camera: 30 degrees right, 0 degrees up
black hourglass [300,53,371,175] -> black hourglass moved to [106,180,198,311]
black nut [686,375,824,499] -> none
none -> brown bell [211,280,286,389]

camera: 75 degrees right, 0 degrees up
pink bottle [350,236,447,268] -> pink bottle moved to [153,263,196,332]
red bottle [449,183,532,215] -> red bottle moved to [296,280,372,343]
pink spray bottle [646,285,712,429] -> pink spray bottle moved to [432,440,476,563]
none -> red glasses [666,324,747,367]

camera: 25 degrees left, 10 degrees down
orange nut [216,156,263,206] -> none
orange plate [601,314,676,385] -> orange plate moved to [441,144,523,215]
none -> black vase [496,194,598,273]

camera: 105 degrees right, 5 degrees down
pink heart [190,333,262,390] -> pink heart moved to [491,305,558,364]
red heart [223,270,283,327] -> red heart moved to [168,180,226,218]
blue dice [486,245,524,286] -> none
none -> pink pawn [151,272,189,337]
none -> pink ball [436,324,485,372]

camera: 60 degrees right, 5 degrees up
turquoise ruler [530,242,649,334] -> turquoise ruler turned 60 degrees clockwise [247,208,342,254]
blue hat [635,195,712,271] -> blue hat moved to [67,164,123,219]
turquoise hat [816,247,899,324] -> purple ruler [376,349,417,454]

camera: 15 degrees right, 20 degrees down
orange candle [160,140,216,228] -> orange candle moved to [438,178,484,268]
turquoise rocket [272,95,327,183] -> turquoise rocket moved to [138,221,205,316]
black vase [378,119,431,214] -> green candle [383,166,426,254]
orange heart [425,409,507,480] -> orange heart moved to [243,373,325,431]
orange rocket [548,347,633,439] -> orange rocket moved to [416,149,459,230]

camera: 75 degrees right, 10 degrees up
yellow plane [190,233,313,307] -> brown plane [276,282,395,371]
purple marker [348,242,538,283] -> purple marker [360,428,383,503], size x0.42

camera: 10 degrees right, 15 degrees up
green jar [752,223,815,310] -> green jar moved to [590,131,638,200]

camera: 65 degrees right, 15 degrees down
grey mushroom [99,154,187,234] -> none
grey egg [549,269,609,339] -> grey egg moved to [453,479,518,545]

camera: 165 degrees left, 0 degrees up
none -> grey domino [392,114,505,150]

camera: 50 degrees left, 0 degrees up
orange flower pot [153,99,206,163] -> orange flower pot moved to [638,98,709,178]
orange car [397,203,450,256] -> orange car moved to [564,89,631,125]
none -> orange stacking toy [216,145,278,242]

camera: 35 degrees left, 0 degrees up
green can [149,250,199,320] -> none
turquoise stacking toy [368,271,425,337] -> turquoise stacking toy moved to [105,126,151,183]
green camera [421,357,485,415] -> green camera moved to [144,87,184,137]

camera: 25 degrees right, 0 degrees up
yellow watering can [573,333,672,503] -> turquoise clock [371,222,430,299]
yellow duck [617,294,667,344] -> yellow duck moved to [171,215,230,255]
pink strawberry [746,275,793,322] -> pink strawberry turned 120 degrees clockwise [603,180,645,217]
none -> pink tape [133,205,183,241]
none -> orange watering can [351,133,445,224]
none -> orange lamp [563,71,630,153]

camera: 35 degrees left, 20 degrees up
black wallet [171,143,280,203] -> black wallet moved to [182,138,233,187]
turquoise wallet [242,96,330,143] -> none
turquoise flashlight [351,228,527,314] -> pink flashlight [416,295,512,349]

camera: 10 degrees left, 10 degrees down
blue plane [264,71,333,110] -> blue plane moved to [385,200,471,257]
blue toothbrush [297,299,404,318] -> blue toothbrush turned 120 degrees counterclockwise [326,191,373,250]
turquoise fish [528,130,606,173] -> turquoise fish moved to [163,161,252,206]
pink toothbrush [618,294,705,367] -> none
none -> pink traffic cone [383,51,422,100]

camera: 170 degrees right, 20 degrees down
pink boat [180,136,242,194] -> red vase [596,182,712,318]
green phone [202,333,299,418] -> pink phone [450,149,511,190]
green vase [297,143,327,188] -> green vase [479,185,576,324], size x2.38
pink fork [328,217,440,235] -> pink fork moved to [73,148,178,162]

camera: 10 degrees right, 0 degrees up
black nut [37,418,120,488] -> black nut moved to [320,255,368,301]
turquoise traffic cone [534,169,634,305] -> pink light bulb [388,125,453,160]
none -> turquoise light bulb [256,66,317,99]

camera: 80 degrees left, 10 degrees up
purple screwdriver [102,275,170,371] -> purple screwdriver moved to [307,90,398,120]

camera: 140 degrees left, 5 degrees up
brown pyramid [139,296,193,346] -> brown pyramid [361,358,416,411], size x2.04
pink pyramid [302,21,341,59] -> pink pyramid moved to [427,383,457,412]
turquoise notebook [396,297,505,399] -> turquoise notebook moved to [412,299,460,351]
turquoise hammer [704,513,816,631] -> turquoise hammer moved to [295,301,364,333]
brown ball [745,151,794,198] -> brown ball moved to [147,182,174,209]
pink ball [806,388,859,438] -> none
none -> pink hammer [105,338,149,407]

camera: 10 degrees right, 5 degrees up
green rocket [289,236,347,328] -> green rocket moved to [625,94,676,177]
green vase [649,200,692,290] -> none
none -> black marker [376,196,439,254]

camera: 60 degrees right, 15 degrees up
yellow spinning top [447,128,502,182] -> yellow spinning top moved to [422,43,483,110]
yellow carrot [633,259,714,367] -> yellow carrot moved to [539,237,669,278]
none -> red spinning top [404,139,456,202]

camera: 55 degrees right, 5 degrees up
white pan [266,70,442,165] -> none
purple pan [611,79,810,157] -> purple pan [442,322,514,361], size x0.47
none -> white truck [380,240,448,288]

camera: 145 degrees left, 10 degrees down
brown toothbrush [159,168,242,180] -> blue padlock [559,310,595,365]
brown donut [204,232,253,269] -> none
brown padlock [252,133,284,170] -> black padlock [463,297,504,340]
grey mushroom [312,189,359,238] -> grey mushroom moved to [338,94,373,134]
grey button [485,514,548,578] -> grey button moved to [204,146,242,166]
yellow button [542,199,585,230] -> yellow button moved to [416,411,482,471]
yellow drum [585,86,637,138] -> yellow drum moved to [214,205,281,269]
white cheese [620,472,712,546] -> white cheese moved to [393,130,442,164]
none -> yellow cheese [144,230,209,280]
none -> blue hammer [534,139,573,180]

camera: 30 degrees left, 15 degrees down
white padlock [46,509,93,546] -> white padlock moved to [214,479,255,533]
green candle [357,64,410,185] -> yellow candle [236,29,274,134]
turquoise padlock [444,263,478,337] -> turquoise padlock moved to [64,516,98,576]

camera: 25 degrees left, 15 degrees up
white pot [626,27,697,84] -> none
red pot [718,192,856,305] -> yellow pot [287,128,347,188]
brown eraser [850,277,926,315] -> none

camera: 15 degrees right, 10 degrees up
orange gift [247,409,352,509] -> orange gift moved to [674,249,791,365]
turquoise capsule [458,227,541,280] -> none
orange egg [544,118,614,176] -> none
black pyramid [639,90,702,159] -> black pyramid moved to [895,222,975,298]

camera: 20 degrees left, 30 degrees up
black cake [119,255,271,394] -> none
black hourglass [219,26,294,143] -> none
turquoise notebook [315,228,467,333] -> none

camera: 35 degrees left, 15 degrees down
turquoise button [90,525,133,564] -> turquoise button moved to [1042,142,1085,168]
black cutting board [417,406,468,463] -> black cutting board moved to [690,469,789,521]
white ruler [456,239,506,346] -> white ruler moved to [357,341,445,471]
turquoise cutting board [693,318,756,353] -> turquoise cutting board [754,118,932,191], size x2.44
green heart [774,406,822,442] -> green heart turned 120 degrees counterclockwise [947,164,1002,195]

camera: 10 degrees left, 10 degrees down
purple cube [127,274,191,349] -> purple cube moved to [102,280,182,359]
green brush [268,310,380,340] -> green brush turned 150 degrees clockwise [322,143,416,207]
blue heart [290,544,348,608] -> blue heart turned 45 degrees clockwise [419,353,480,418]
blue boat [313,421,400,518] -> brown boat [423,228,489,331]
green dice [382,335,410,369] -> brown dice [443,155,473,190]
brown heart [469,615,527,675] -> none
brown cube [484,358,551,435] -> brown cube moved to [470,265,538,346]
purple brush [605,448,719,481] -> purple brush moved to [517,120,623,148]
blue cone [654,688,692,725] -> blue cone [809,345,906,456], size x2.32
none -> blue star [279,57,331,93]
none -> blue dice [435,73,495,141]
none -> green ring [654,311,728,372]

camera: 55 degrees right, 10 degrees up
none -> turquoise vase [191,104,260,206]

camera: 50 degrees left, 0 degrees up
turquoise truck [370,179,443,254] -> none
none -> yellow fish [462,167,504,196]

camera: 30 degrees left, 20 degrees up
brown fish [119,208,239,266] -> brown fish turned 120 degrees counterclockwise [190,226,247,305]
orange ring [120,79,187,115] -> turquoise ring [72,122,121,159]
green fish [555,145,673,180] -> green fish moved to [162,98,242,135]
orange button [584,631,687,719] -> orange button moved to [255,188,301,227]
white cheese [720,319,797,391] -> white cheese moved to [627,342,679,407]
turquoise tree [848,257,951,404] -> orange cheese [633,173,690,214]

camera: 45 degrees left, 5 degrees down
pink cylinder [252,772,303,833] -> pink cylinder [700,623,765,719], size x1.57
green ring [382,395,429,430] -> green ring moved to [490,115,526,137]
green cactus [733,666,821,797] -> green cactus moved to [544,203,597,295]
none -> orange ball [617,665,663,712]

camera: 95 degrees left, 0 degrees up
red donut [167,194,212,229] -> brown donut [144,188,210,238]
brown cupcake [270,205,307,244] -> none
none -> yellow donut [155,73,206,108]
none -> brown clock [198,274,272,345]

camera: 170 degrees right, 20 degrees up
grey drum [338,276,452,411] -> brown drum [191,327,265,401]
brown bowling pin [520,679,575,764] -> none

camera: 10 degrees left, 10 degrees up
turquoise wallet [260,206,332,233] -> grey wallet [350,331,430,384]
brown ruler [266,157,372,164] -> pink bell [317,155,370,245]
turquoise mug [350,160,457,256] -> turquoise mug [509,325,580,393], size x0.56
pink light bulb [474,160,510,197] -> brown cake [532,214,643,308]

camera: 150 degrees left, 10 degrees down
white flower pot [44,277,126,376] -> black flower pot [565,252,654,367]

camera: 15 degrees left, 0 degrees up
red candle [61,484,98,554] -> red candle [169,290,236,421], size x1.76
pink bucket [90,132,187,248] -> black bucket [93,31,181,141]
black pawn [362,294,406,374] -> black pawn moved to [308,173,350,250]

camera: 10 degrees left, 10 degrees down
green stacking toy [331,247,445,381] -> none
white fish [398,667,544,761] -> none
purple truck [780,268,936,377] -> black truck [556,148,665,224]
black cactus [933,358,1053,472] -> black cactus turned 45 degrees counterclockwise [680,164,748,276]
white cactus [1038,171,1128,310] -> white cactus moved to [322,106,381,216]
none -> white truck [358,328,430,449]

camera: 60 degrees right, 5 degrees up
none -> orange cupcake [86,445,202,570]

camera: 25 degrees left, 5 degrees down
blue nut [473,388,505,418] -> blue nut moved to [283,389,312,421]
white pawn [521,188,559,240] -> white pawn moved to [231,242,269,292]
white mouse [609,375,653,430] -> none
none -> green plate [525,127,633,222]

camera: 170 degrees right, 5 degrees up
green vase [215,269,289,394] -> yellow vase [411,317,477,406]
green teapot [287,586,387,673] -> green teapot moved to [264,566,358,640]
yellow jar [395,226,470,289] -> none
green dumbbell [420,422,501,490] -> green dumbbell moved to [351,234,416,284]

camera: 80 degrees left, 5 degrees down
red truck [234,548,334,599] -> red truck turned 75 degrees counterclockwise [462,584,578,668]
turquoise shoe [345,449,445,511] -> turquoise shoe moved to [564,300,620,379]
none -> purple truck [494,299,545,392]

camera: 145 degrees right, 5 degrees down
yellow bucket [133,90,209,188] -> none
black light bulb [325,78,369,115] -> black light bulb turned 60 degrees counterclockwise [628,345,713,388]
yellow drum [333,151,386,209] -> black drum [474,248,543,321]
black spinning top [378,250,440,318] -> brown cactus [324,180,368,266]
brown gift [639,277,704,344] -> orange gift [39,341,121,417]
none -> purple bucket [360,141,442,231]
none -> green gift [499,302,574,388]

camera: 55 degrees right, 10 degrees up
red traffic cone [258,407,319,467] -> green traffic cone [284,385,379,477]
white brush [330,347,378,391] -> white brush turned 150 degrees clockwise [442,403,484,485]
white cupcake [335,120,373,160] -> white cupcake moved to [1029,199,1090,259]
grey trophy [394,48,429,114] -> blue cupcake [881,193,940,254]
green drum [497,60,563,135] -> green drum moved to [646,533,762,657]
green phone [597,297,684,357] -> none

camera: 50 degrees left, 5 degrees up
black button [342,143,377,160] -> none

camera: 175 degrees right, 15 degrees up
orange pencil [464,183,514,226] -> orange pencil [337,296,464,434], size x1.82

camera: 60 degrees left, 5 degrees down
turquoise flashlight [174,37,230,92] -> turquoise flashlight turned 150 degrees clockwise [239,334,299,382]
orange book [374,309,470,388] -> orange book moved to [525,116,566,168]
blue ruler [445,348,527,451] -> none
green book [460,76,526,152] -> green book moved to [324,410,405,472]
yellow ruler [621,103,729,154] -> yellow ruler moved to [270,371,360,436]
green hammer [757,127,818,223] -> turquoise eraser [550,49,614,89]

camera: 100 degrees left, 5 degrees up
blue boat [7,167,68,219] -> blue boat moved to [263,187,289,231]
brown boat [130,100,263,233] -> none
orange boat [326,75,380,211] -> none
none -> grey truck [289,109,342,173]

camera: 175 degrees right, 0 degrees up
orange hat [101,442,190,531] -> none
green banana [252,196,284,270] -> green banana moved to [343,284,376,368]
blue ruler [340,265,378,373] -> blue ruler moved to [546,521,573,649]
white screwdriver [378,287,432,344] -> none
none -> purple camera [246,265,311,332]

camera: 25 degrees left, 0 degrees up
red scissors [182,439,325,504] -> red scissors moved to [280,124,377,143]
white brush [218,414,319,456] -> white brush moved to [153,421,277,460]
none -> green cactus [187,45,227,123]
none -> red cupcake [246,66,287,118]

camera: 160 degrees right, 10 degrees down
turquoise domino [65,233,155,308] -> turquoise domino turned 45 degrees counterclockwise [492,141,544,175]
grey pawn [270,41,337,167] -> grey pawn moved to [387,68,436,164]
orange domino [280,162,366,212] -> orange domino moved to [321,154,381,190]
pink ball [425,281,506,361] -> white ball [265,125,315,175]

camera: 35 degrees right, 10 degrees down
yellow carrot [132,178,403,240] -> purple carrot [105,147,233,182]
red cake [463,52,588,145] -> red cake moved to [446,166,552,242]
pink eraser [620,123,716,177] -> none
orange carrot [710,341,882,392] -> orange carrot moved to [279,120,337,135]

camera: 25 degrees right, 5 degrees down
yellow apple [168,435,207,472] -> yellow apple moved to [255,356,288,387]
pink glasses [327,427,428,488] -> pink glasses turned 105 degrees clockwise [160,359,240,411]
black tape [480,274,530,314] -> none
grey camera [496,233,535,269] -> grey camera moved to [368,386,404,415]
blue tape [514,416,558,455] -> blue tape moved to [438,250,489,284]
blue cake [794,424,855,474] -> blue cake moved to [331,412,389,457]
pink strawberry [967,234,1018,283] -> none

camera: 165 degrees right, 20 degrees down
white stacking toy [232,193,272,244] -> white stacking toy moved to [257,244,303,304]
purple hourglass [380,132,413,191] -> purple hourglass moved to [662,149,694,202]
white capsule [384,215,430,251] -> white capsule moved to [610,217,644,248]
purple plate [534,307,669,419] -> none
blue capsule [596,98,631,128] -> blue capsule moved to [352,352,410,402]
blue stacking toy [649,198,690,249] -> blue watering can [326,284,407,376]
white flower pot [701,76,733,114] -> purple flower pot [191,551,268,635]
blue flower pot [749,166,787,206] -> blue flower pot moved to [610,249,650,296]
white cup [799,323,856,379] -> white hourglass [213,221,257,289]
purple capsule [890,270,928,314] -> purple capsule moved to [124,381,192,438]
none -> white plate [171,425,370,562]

DESCRIPTION OF THE TASK:
Pull out every line from the one with "camera: 25 degrees right, 5 degrees down" to the end of the listing, and output only those.

ANSWER BELOW:
camera: 25 degrees right, 5 degrees down
yellow apple [168,435,207,472] -> yellow apple moved to [255,356,288,387]
pink glasses [327,427,428,488] -> pink glasses turned 105 degrees clockwise [160,359,240,411]
black tape [480,274,530,314] -> none
grey camera [496,233,535,269] -> grey camera moved to [368,386,404,415]
blue tape [514,416,558,455] -> blue tape moved to [438,250,489,284]
blue cake [794,424,855,474] -> blue cake moved to [331,412,389,457]
pink strawberry [967,234,1018,283] -> none

camera: 165 degrees right, 20 degrees down
white stacking toy [232,193,272,244] -> white stacking toy moved to [257,244,303,304]
purple hourglass [380,132,413,191] -> purple hourglass moved to [662,149,694,202]
white capsule [384,215,430,251] -> white capsule moved to [610,217,644,248]
purple plate [534,307,669,419] -> none
blue capsule [596,98,631,128] -> blue capsule moved to [352,352,410,402]
blue stacking toy [649,198,690,249] -> blue watering can [326,284,407,376]
white flower pot [701,76,733,114] -> purple flower pot [191,551,268,635]
blue flower pot [749,166,787,206] -> blue flower pot moved to [610,249,650,296]
white cup [799,323,856,379] -> white hourglass [213,221,257,289]
purple capsule [890,270,928,314] -> purple capsule moved to [124,381,192,438]
none -> white plate [171,425,370,562]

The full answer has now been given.